* Required action
The records sit below. Return every line in them that holds the word "lime".

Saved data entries
****************************************
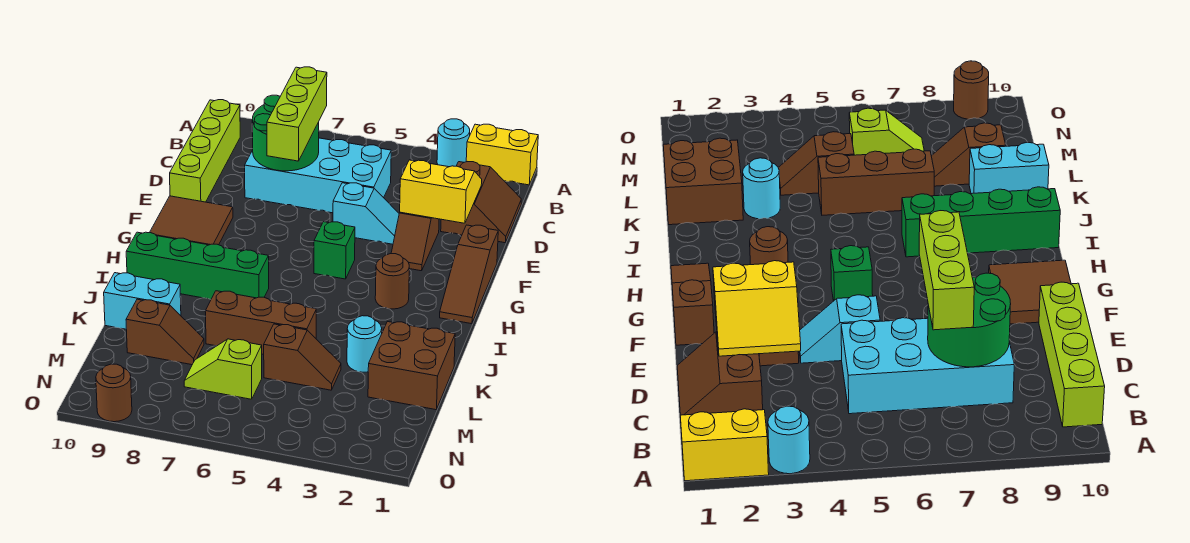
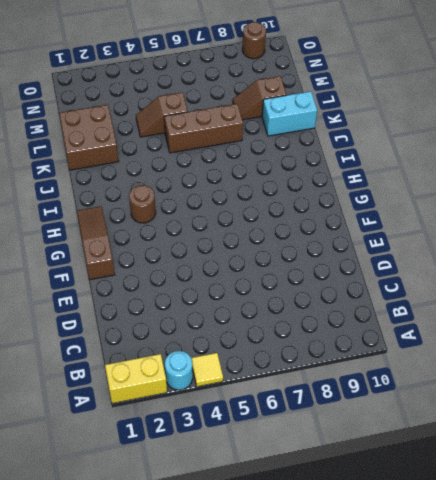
yellow 1x1 tile [191,353,223,387] -> none
none -> lime 1x4 brick [170,100,240,202]
none -> brown 2x2 slope [441,162,521,243]
none -> cyan 2x4 brick [245,138,391,213]

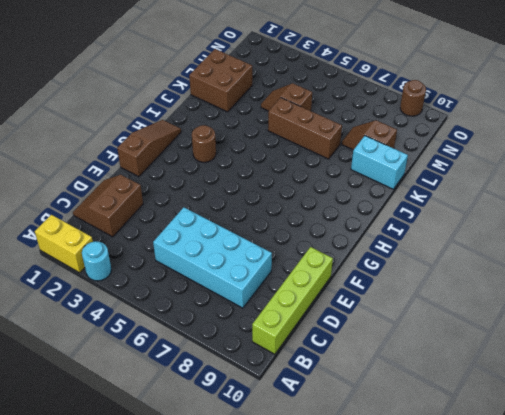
none -> brown 1x2 slope [391,212,439,271]
none -> cyan 1x2 slope [333,183,399,244]
none -> brown 2x2 tile [150,196,233,245]

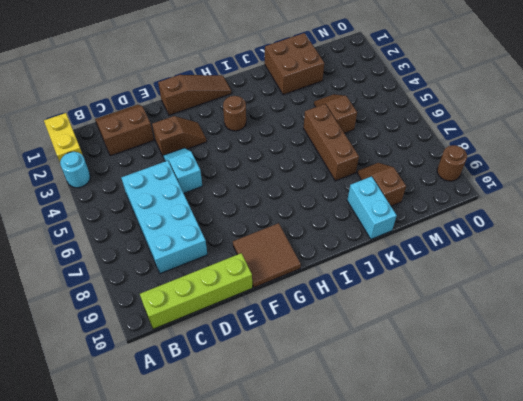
none -> green 1x1 brick [314,222,355,279]
none -> green 1x4 brick [126,232,269,299]
none -> cyan 1x1 round brick [347,316,382,372]

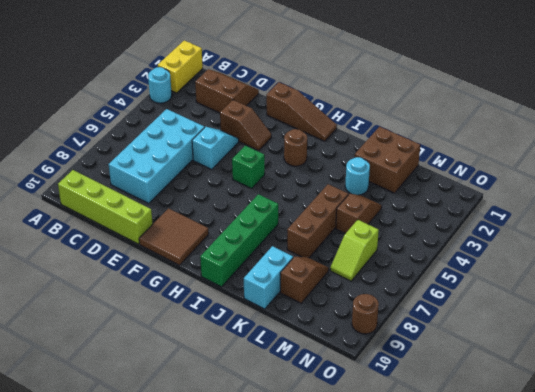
none -> green 2x2 round brick [252,95,319,171]
none -> yellow 2x2 slope [400,160,482,223]
none -> lime 1x3 brick [267,67,327,161]

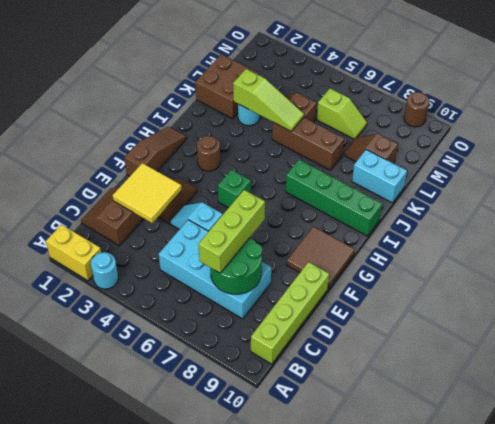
yellow 2x2 tile [113,163,182,223] -> yellow 2x2 slope [400,160,482,223]
lime 1x3 slope [233,69,304,132] -> none

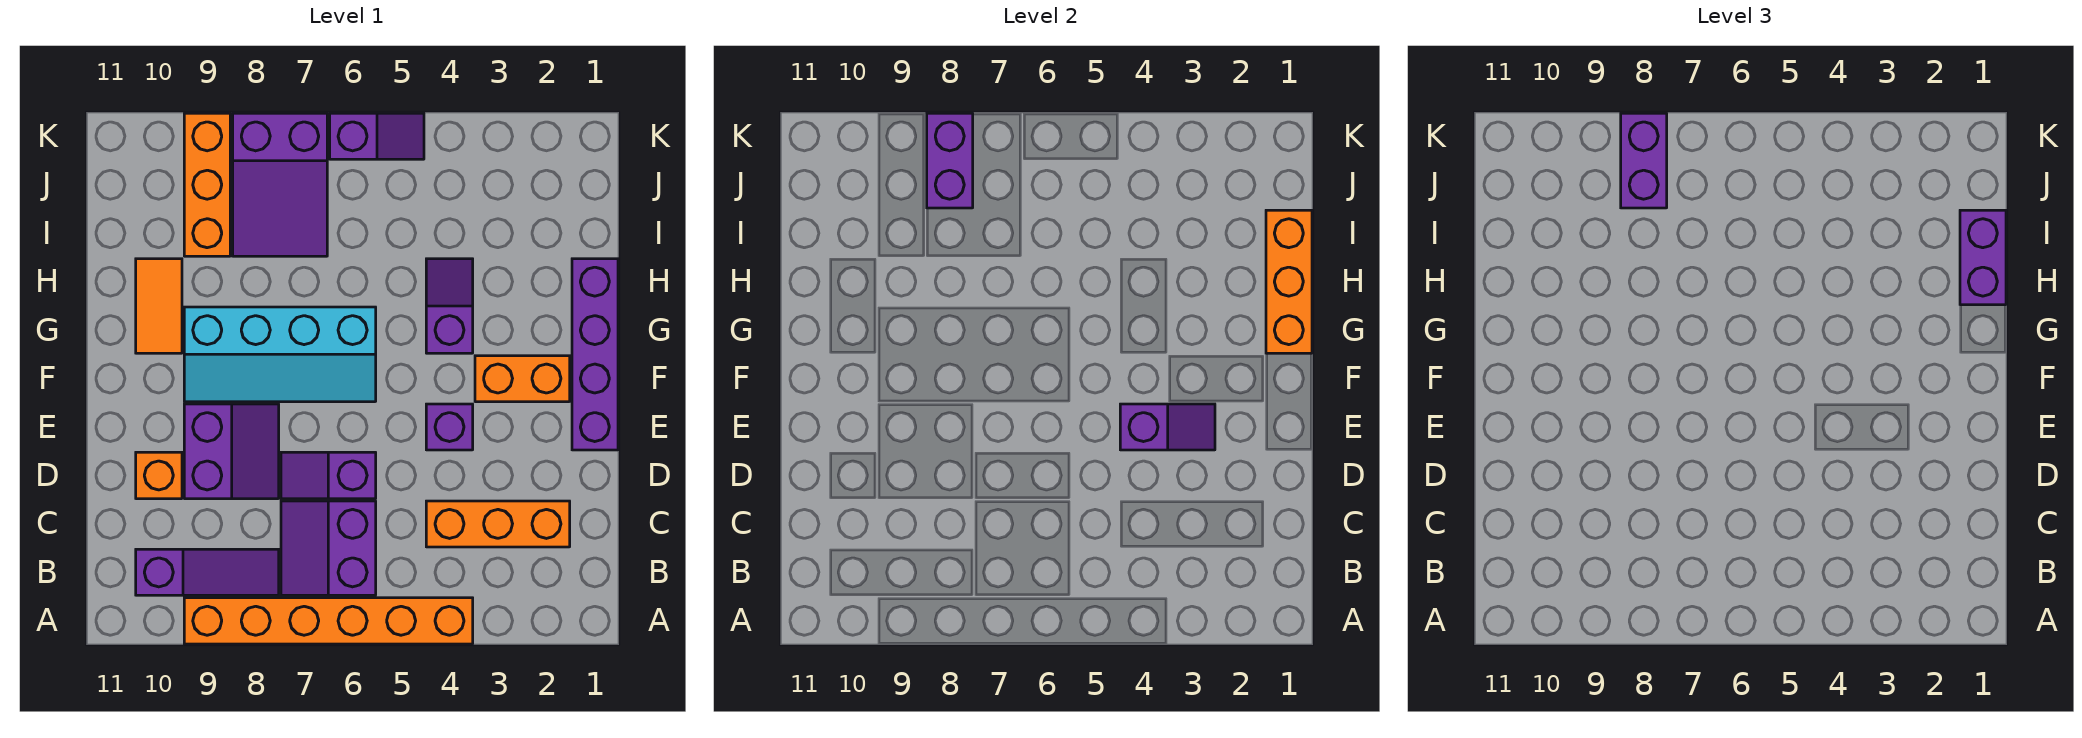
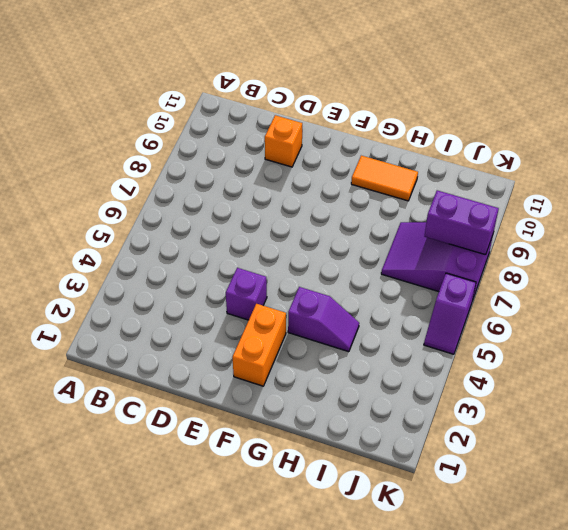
none -> orange 1x6 brick [184,598,473,644]
none -> purple 2x2 slope [281,501,376,595]
none -> purple 1x3 slope [136,549,279,595]

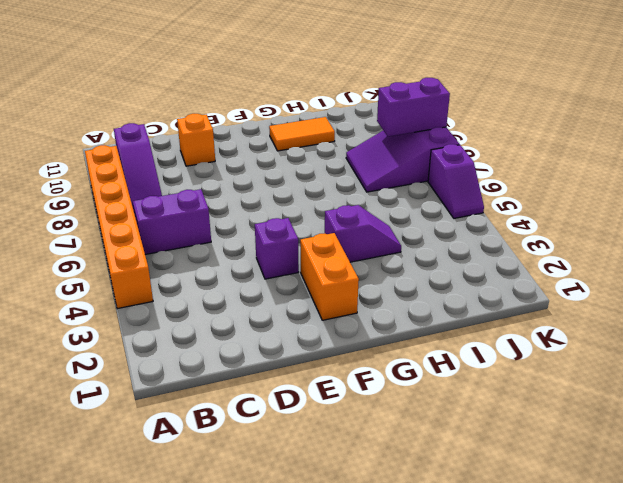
none -> orange 1x3 brick [426,501,570,547]
none -> purple 1x2 slope [281,452,376,499]
none -> purple 2x2 slope [184,404,279,499]

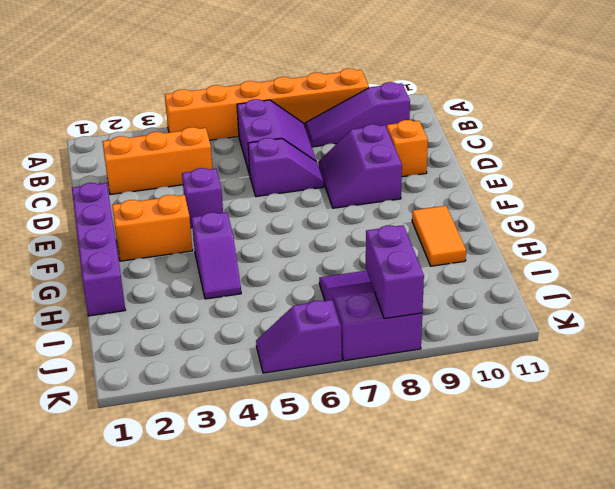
none -> cyan 2x4 slope [184,307,376,402]
none -> orange 1x3 brick [184,113,230,256]
none -> purple 1x2 slope [1120,404,1215,450]

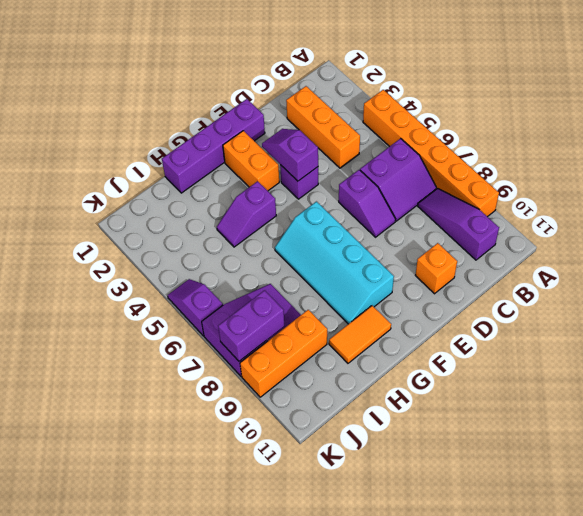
cyan 2x4 slope [275,202,394,324] -> cyan 2x4 slope turned to [184,307,376,402]
none -> purple 2x2 slope [184,404,279,499]
none -> orange 1x3 brick [1266,210,1312,353]
none -> purple 1x2 brick [1960,210,2006,305]

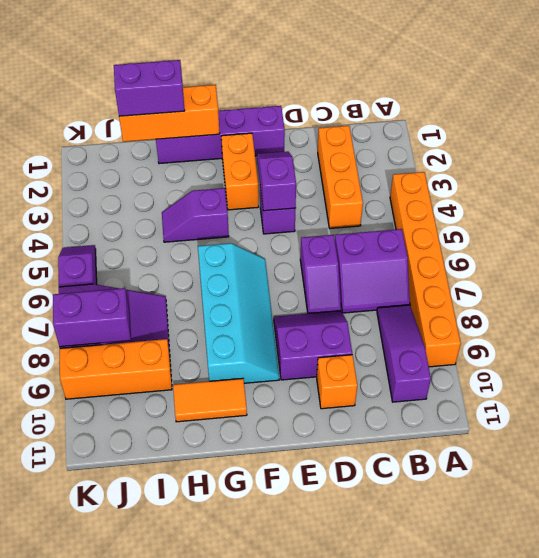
none -> purple 1x2 brick [1621,113,1667,208]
****************************************
* Task result
none -> lime 1x4 brick [170,100,240,202]
none -> lime 1x3 brick [267,67,327,161]
lime 1x3 slope [233,69,304,132] -> none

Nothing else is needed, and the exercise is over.